**THE PROBLEM:**
Nothing but the lines from the one containing "(311, 103) = (435, 91): turquoise cap -> none" through the final line of the data should be repeated, and each must be exact.

*** RAW DATA Section Begins ***

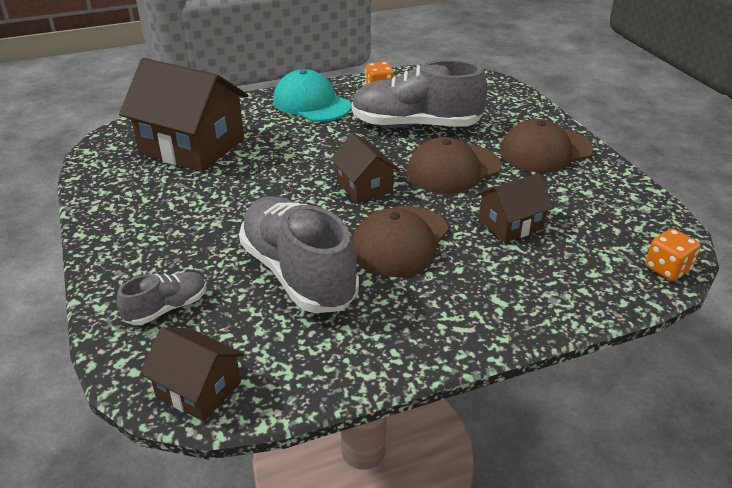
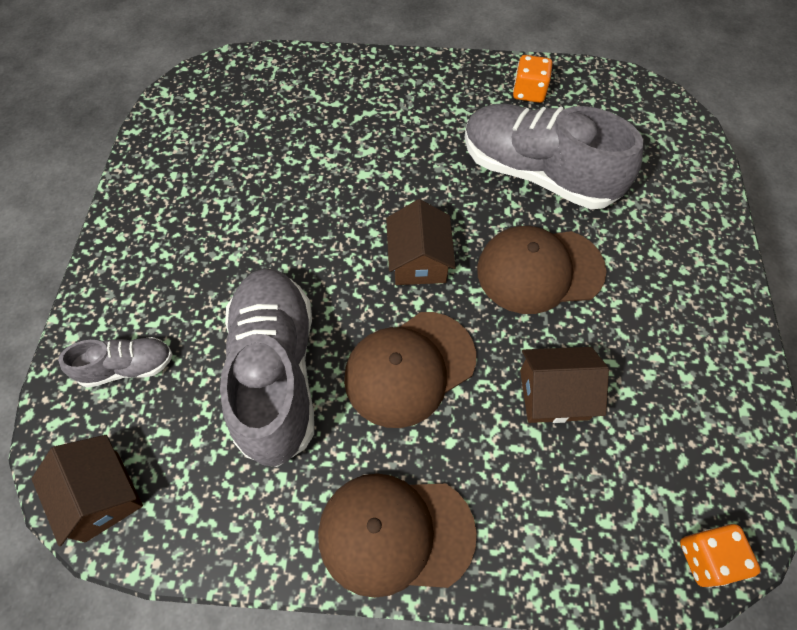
camera: 25 degrees right, 25 degrees up
(192, 146) = (270, 122): brown house -> none
(311, 103) = (435, 91): turquoise cap -> none
(545, 151) = (677, 280): brown cap -> brown cap (395, 533)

*** RAW DATA Section Ends ***

**RESULT OF THE EXERCISE:**
(311, 103) = (435, 91): turquoise cap -> none
(545, 151) = (677, 280): brown cap -> brown cap (395, 533)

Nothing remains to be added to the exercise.